WHAT THE TASK ASKS:
Whenever a line in the records below contains "objects", pick it out.

ENTRIES SUPPLIED:
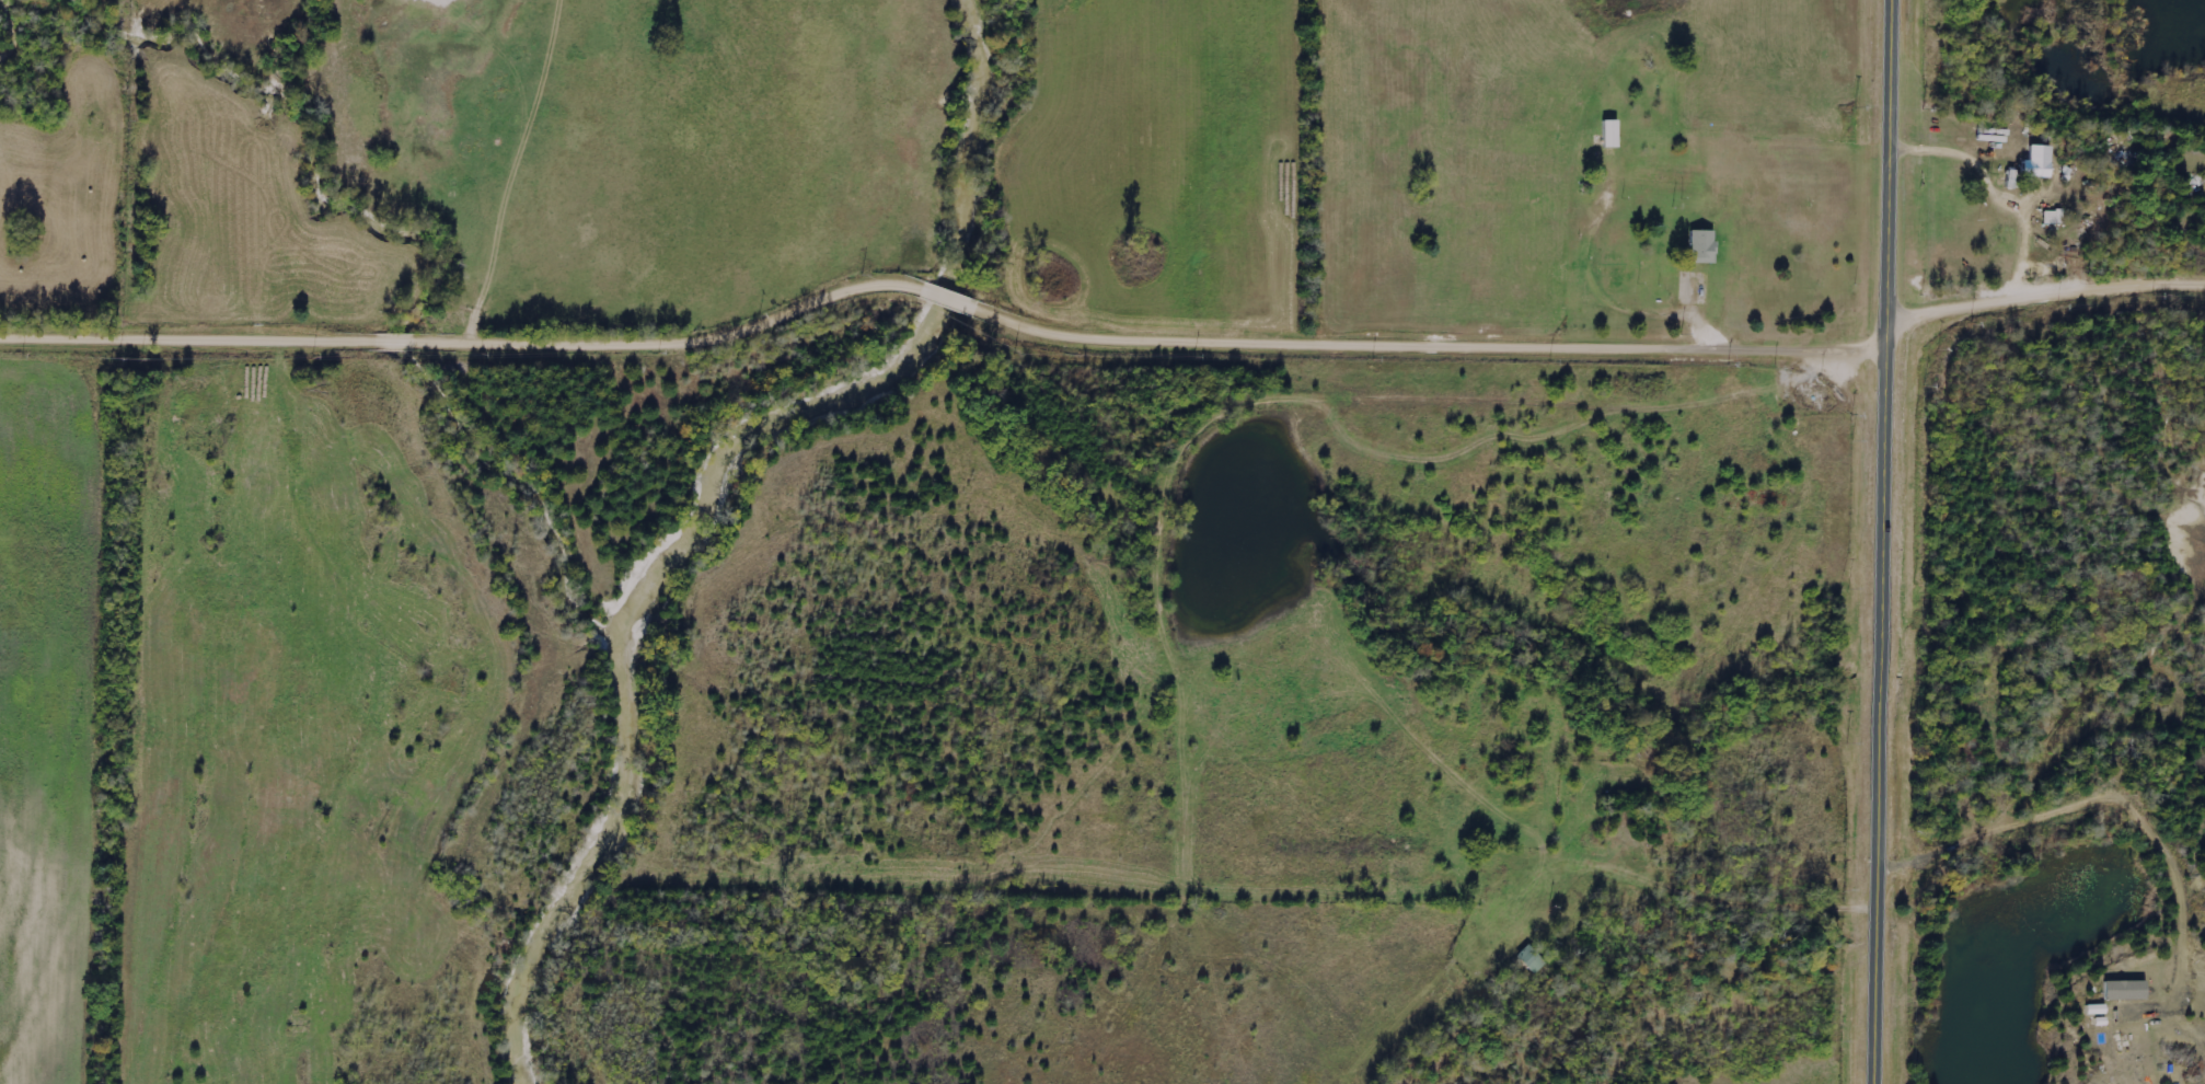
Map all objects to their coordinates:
building: (1607, 135)
building: (2035, 164)
building: (1701, 248)
road: (948, 291)
road: (2047, 294)
road: (1889, 541)
building: (2123, 992)

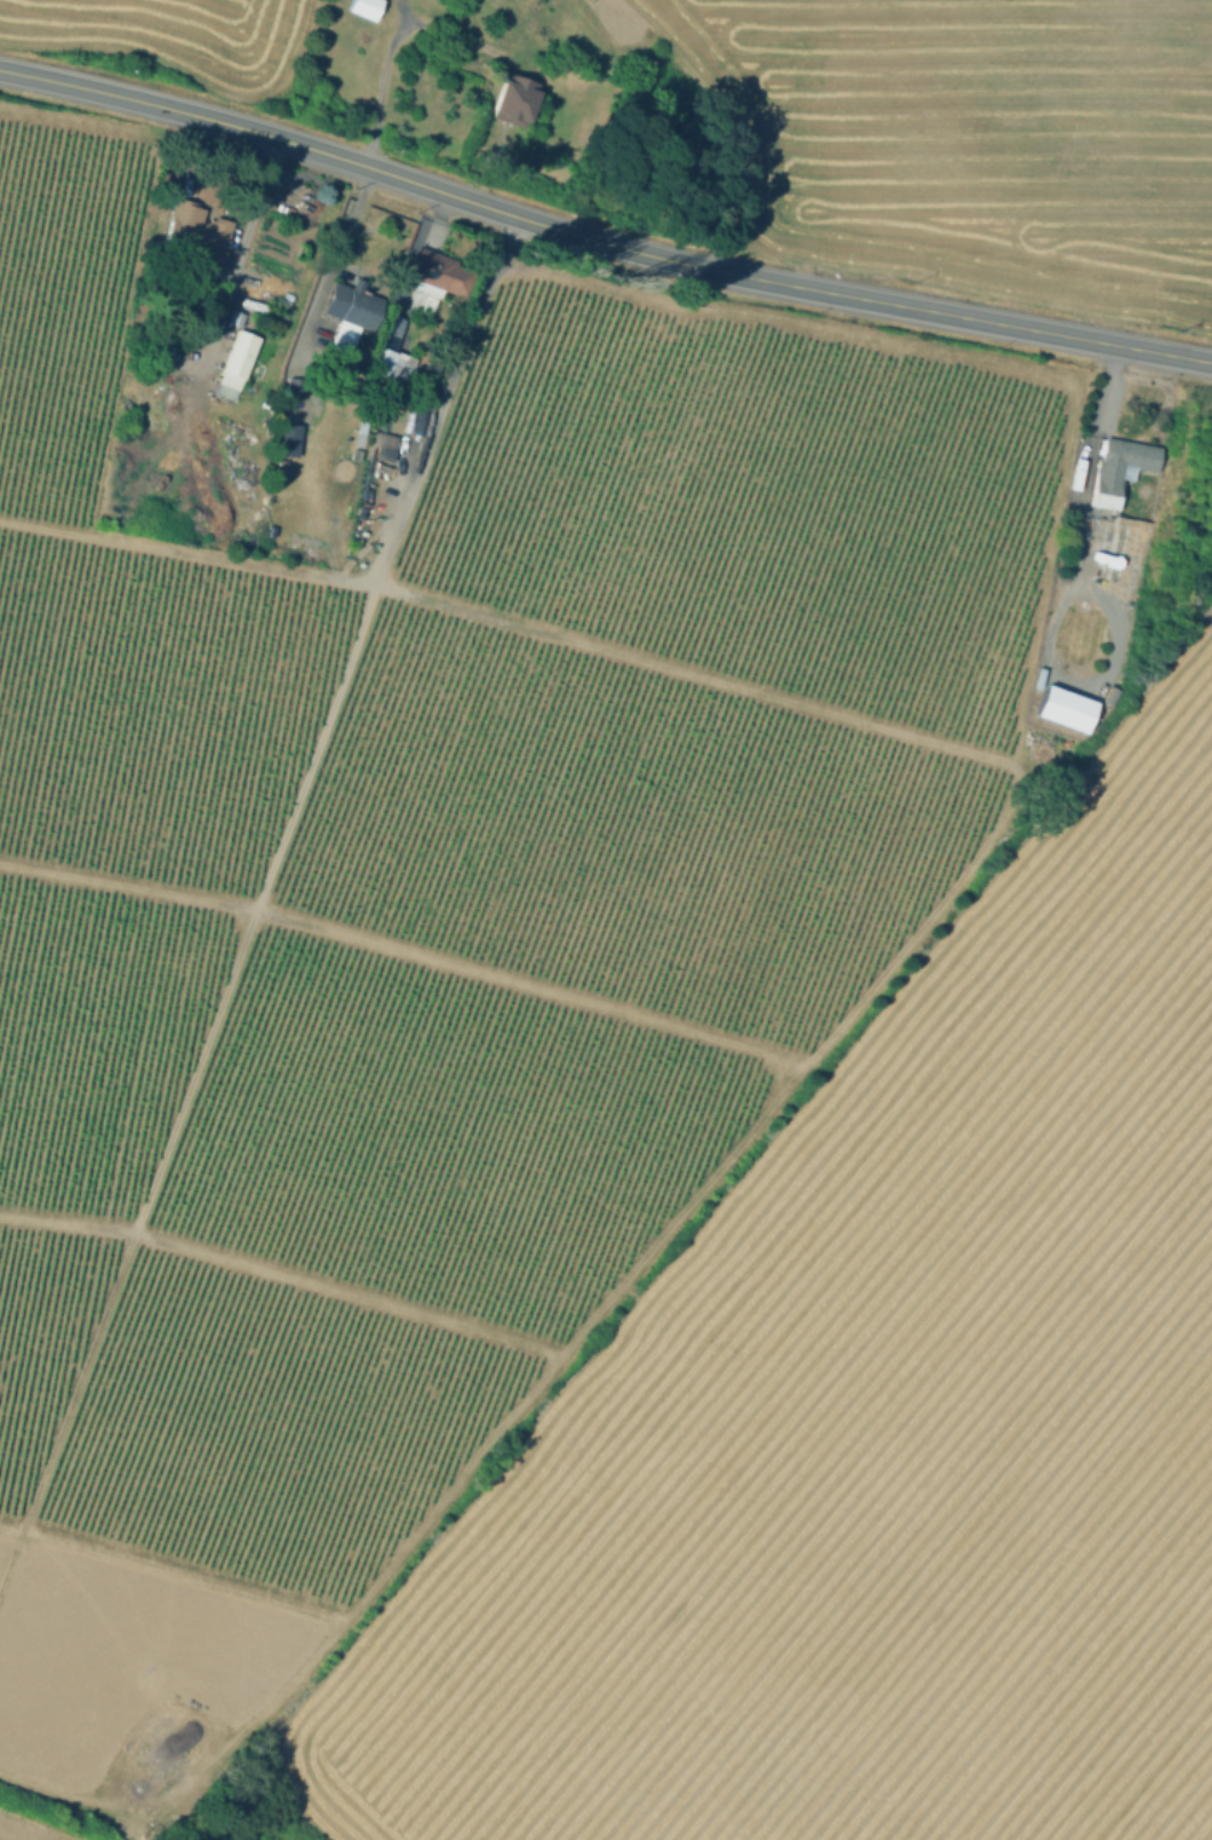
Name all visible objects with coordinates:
building: (362, 7)
crop: (174, 37)
road: (380, 90)
building: (514, 101)
crop: (972, 145)
building: (196, 233)
road: (599, 244)
road: (237, 252)
road: (325, 270)
building: (446, 273)
building: (428, 307)
building: (361, 310)
building: (236, 316)
building: (346, 340)
building: (241, 351)
building: (392, 365)
road: (438, 398)
building: (1122, 461)
building: (1105, 497)
building: (1100, 513)
building: (1111, 550)
road: (186, 552)
road: (1088, 592)
road: (683, 670)
building: (1061, 707)
building: (1082, 719)
road: (195, 1061)
road: (786, 1079)
crop: (875, 1427)
crop: (44, 1824)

TASK RESULT:
Map all objects to their coordinates:
Name all visible objects with coordinates:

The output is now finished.